=== Begin Enclosure ===
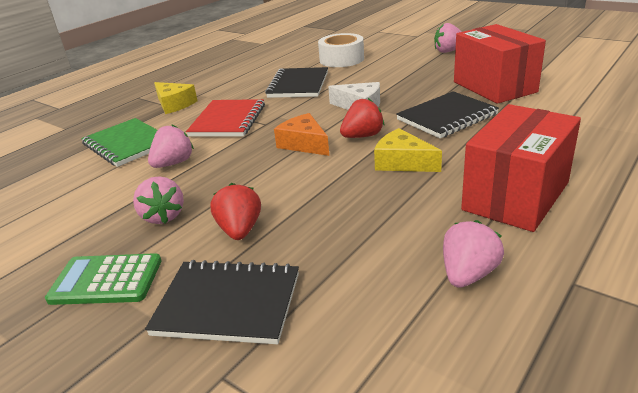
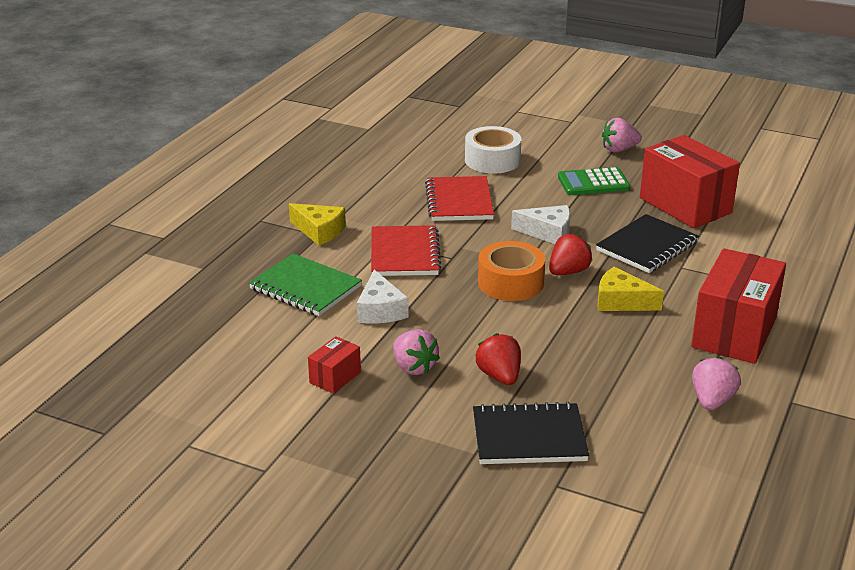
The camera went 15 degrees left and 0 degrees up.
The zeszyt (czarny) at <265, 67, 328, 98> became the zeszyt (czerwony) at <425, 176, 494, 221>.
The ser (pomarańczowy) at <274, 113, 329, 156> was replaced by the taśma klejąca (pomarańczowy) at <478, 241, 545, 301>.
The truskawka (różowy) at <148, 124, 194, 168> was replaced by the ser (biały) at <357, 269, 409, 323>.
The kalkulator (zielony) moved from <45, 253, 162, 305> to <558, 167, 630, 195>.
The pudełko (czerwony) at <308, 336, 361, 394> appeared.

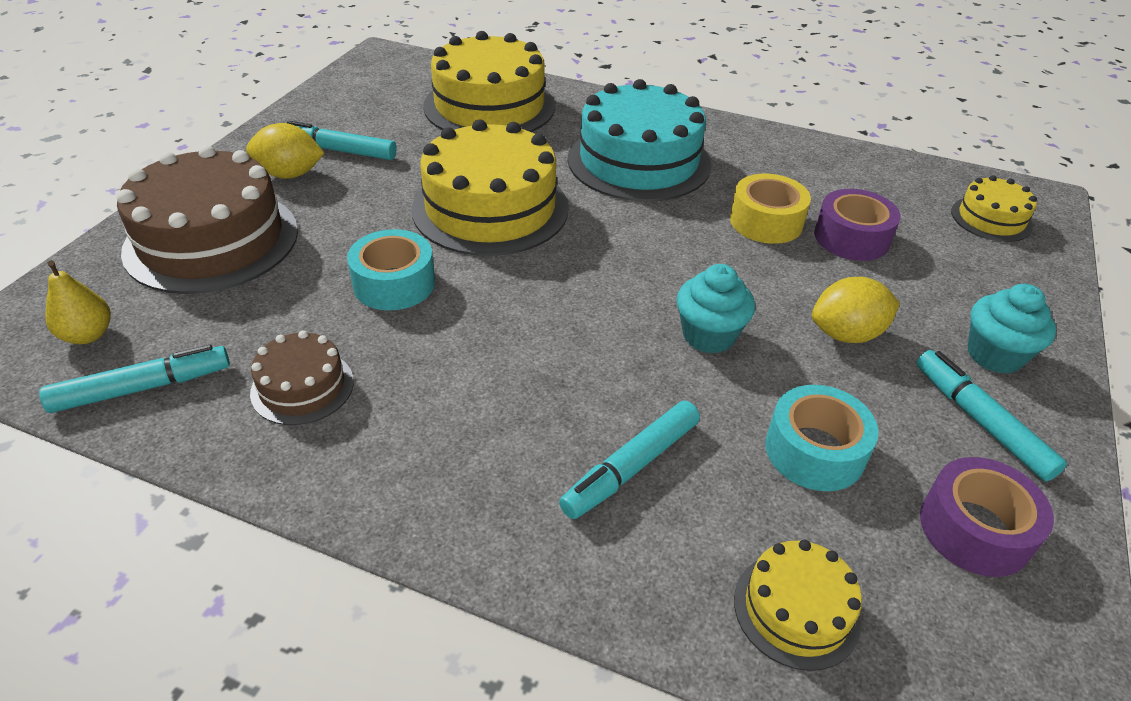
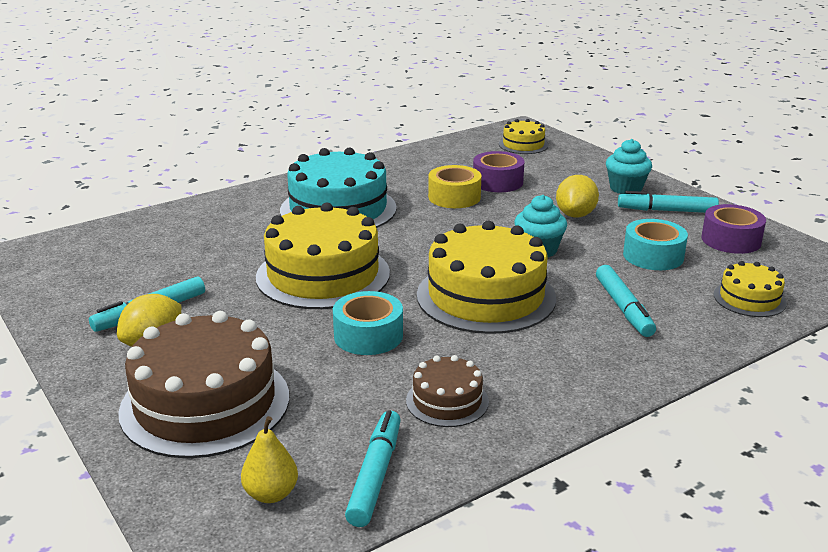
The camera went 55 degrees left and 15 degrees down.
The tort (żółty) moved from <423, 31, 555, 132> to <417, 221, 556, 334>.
=== End Enclosure ===
* Exercise:
Read each line of the material, and wherever the word "went" turns up, copy that line.

* Expected answer:
The camera went 15 degrees left and 0 degrees up.
The camera went 55 degrees left and 15 degrees down.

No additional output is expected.